- _ASSIGNMENT_
Locate the line containing "orange clock [399,225,457,285]" in the entries below, then retype it and every later line exactly, leaving out pictures.
GIVEN RECORDS: Begin
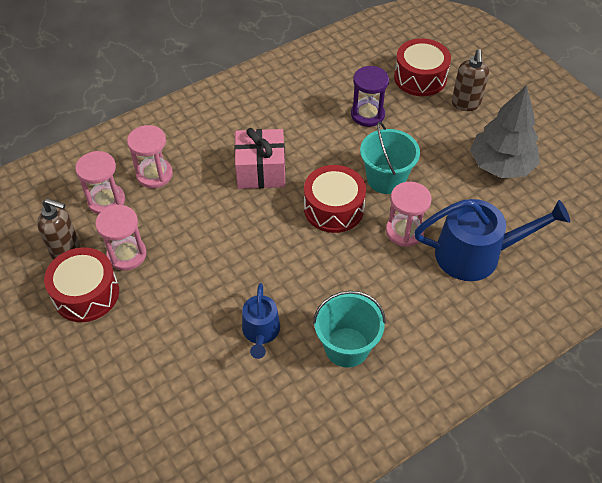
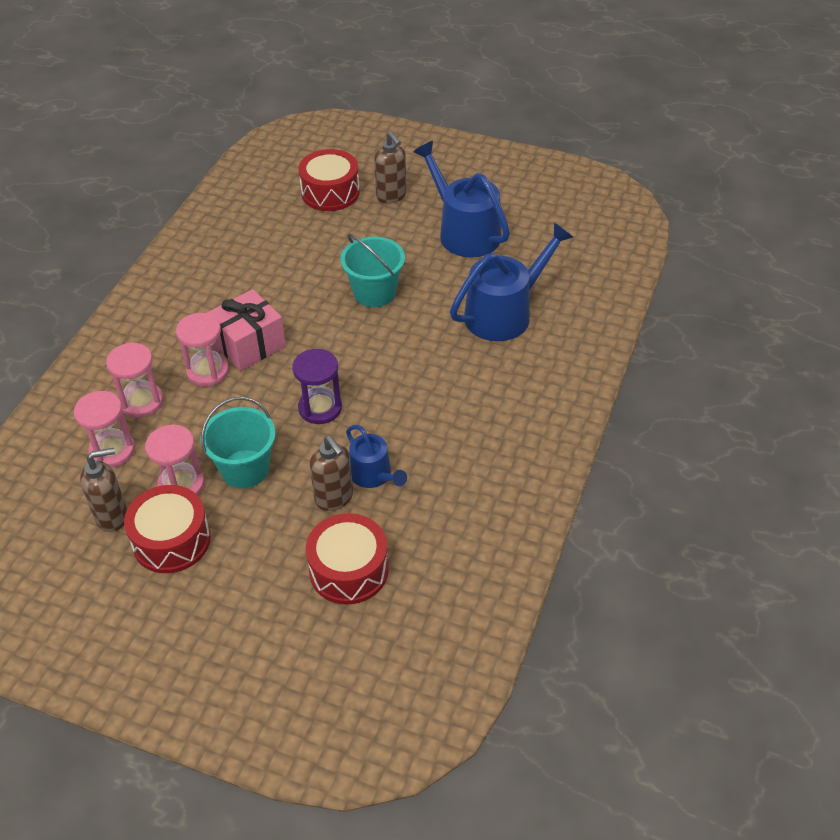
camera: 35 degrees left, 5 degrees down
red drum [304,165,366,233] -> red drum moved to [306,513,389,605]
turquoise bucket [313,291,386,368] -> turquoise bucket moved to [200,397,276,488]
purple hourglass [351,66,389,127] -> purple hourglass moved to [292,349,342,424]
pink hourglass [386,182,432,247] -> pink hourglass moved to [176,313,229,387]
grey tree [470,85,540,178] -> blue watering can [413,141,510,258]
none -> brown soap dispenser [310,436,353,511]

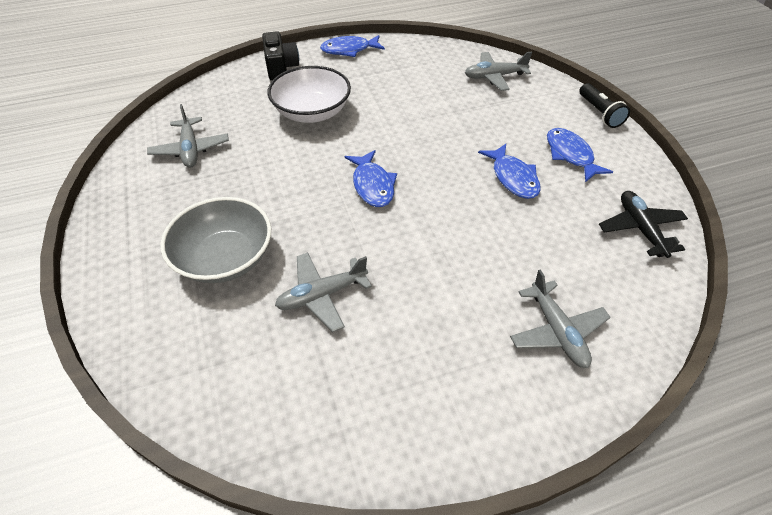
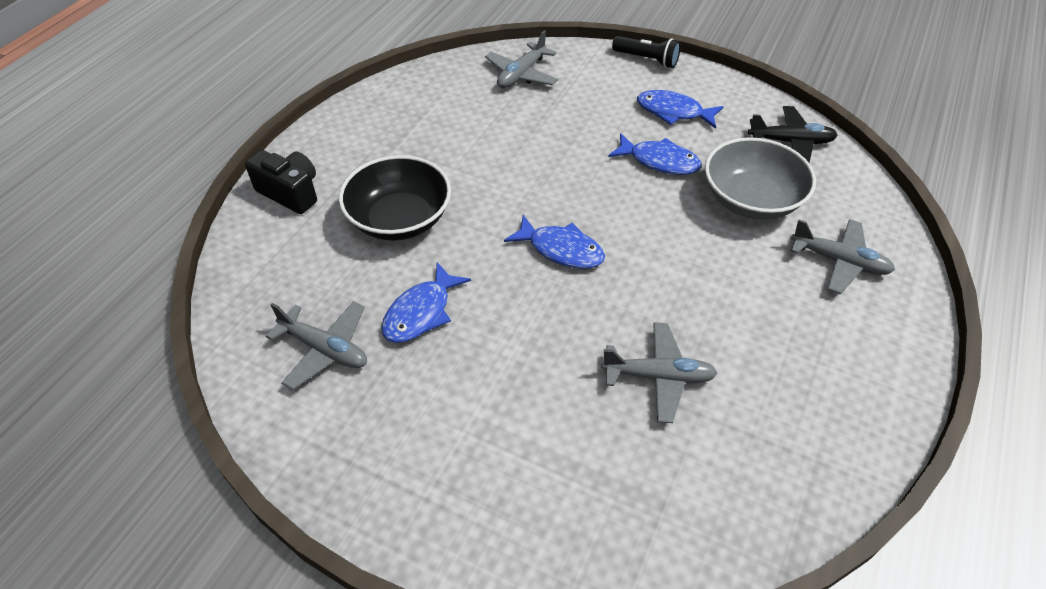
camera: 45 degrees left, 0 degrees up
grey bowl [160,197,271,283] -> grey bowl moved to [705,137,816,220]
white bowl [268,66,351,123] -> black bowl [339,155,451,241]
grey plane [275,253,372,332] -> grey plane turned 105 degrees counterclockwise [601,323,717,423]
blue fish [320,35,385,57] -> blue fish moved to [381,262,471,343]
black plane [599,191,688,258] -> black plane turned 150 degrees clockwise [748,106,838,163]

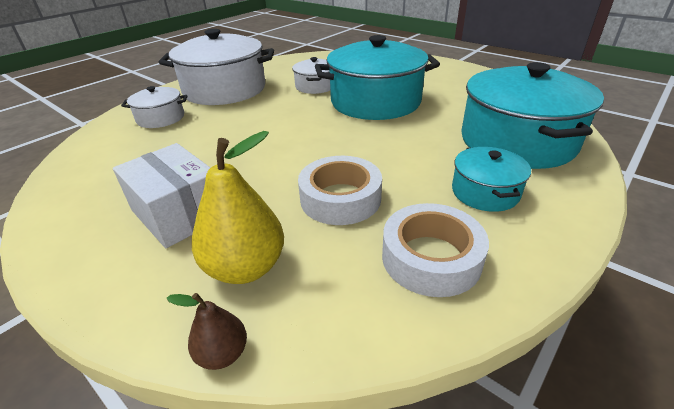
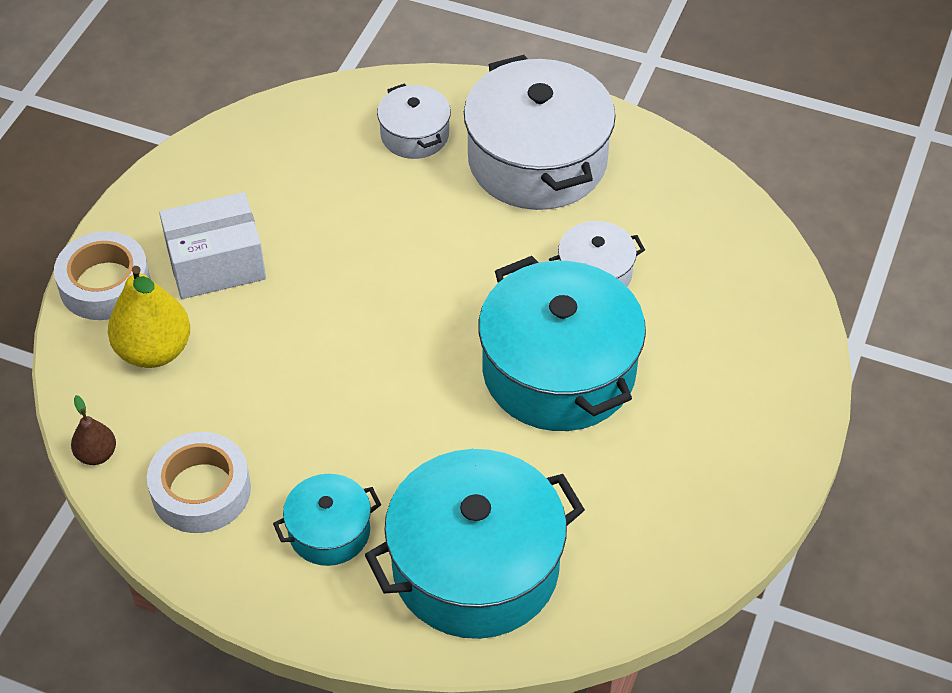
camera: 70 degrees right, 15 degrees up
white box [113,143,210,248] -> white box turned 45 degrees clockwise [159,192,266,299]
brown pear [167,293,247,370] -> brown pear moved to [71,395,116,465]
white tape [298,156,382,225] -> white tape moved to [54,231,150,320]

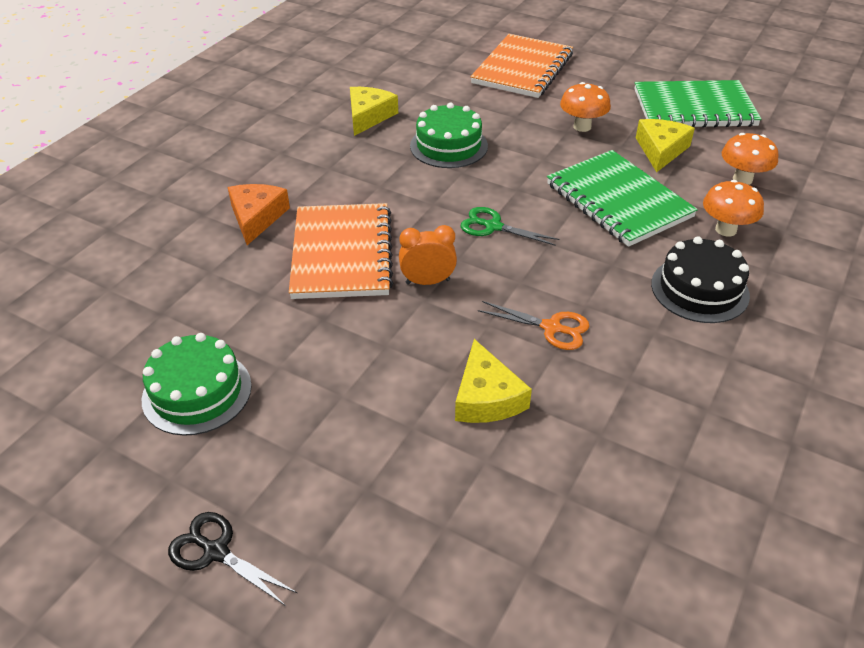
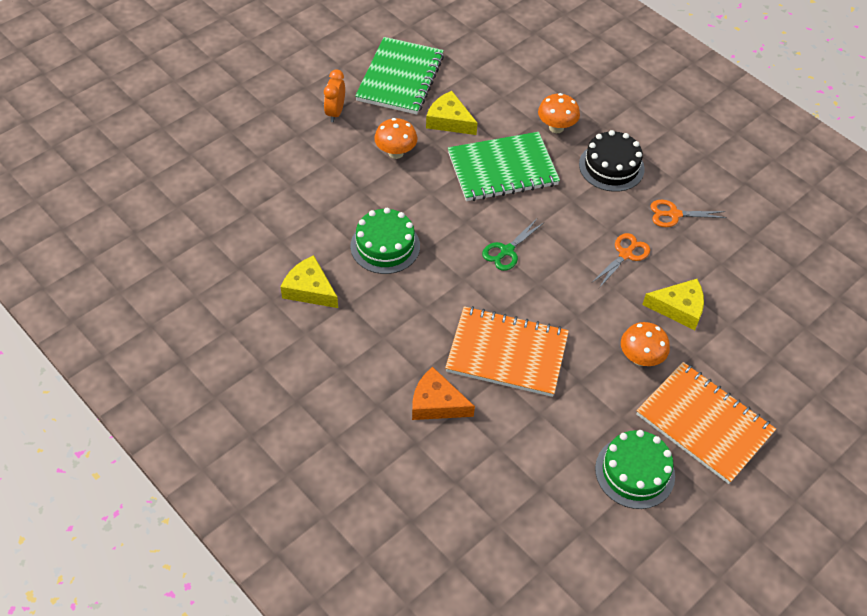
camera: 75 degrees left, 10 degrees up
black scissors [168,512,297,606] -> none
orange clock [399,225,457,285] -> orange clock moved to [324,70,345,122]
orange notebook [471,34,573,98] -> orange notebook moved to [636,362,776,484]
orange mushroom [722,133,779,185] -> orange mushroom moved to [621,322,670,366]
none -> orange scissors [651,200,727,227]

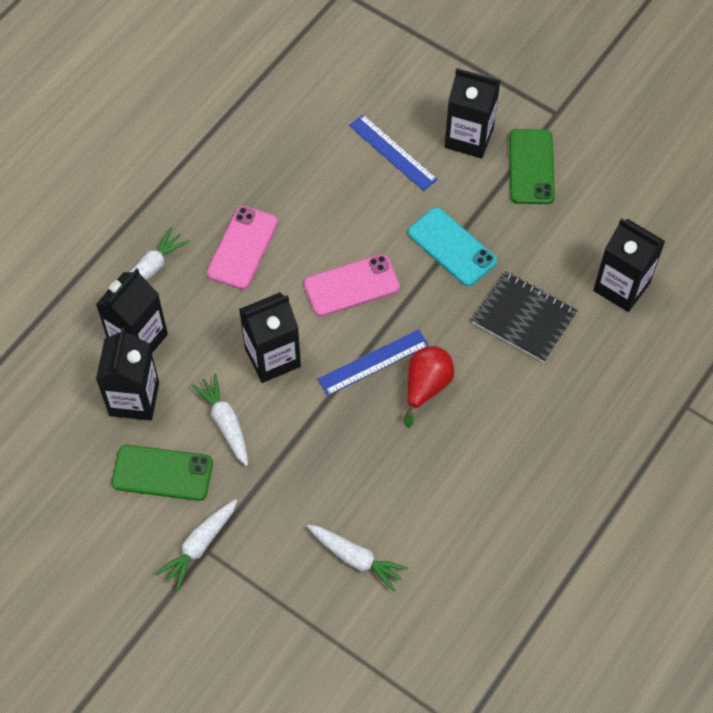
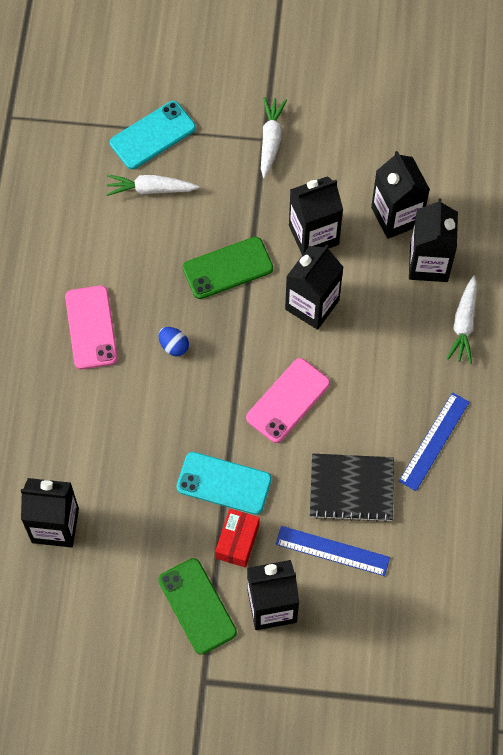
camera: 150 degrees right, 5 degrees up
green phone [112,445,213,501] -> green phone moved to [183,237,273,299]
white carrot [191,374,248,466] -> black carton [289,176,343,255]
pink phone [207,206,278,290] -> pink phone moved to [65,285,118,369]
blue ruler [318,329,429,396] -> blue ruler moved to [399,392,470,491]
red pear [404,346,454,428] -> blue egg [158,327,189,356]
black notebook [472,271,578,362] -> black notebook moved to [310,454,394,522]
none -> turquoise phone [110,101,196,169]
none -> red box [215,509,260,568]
GIVEN RECORDS: End
- _EXPECTED ANSWER_
orange clock [399,225,457,285] -> orange clock moved to [324,70,345,122]
orange notebook [471,34,573,98] -> orange notebook moved to [636,362,776,484]
orange mushroom [722,133,779,185] -> orange mushroom moved to [621,322,670,366]
none -> orange scissors [651,200,727,227]

camera: 150 degrees right, 5 degrees up
green phone [112,445,213,501] -> green phone moved to [183,237,273,299]
white carrot [191,374,248,466] -> black carton [289,176,343,255]
pink phone [207,206,278,290] -> pink phone moved to [65,285,118,369]
blue ruler [318,329,429,396] -> blue ruler moved to [399,392,470,491]
red pear [404,346,454,428] -> blue egg [158,327,189,356]
black notebook [472,271,578,362] -> black notebook moved to [310,454,394,522]
none -> turquoise phone [110,101,196,169]
none -> red box [215,509,260,568]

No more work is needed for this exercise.